===== GIVEN MATERIAL =====

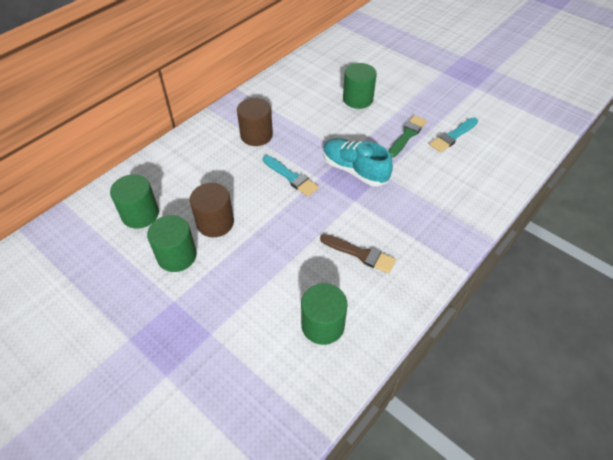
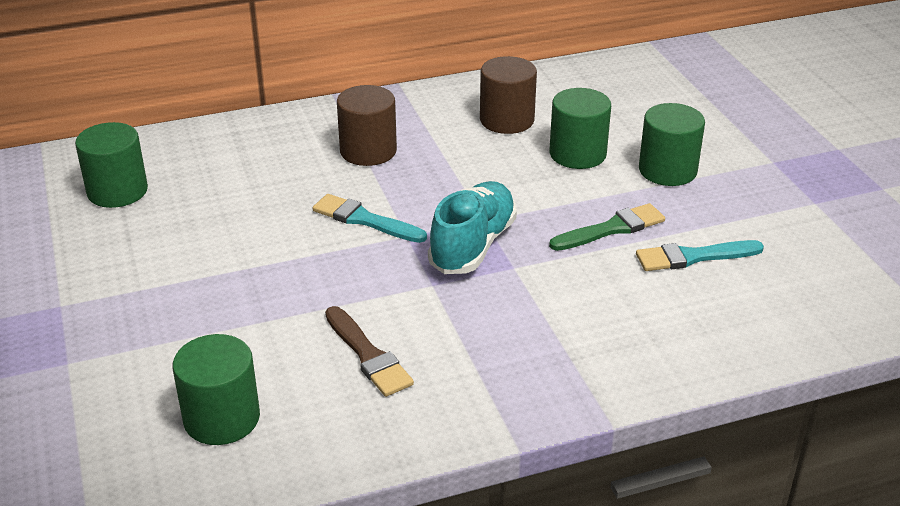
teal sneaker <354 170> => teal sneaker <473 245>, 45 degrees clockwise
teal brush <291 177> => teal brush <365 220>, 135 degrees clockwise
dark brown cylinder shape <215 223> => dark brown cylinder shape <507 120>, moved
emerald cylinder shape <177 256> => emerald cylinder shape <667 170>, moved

=====

▸ **WHAT YOU WILL DO**:
Word for word, restate the line with "teal brush <291" and all remaining lines of the material, stopping only at the final line.

▸ **EXERCISE RESPONSE**:
teal brush <291 177> => teal brush <365 220>, 135 degrees clockwise
dark brown cylinder shape <215 223> => dark brown cylinder shape <507 120>, moved
emerald cylinder shape <177 256> => emerald cylinder shape <667 170>, moved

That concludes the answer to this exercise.